_Your goal_
Copy every line from the one containing "purple brick H8:H9" through the last line of the records below, both included, and nothing else.

======

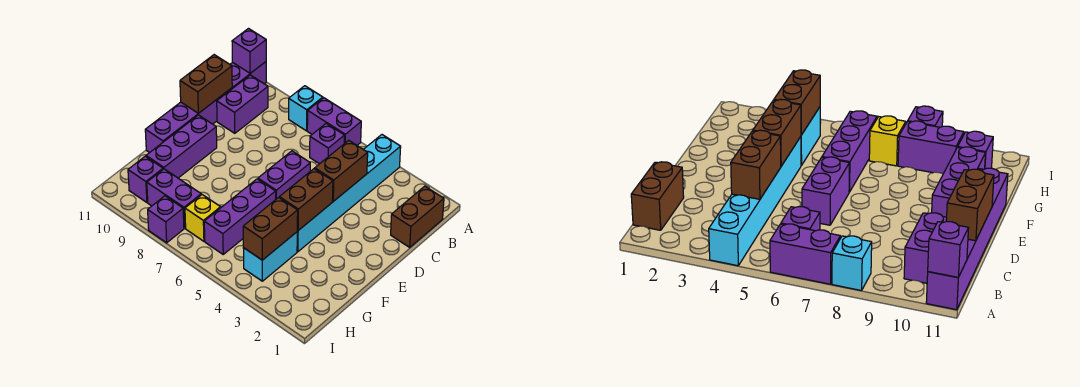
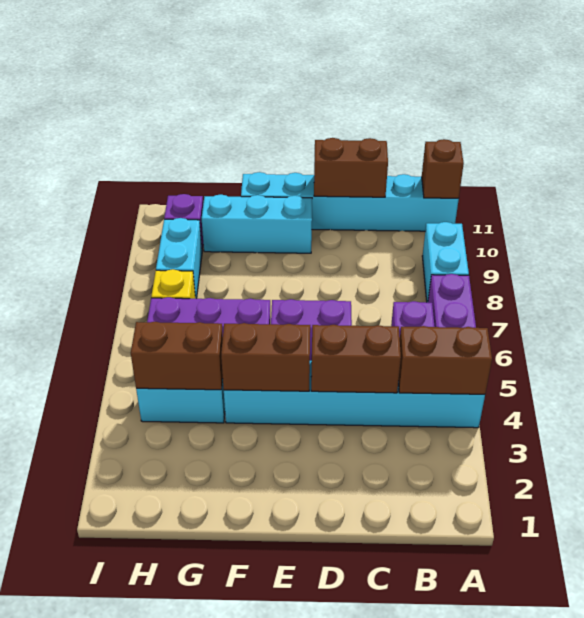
cyan brick A8 level 1 -> cyan brick A8:A9 level 1
purple brick A11:F11 level 1 -> cyan brick A11:F11 level 1
purple brick A11 level 2 -> brown brick A11 level 2
brown brick B1:C1 level 1 -> brown brick A4:B4 level 2
purple brick B10:C10 level 1 -> none
purple brick E10:G10 level 1 -> cyan brick E10:G10 level 1
purple brick H8:H9 level 1 -> cyan brick H8:H9 level 1
purple brick I8 level 1 -> none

======

_Answer box_
purple brick H8:H9 level 1 -> cyan brick H8:H9 level 1
purple brick I8 level 1 -> none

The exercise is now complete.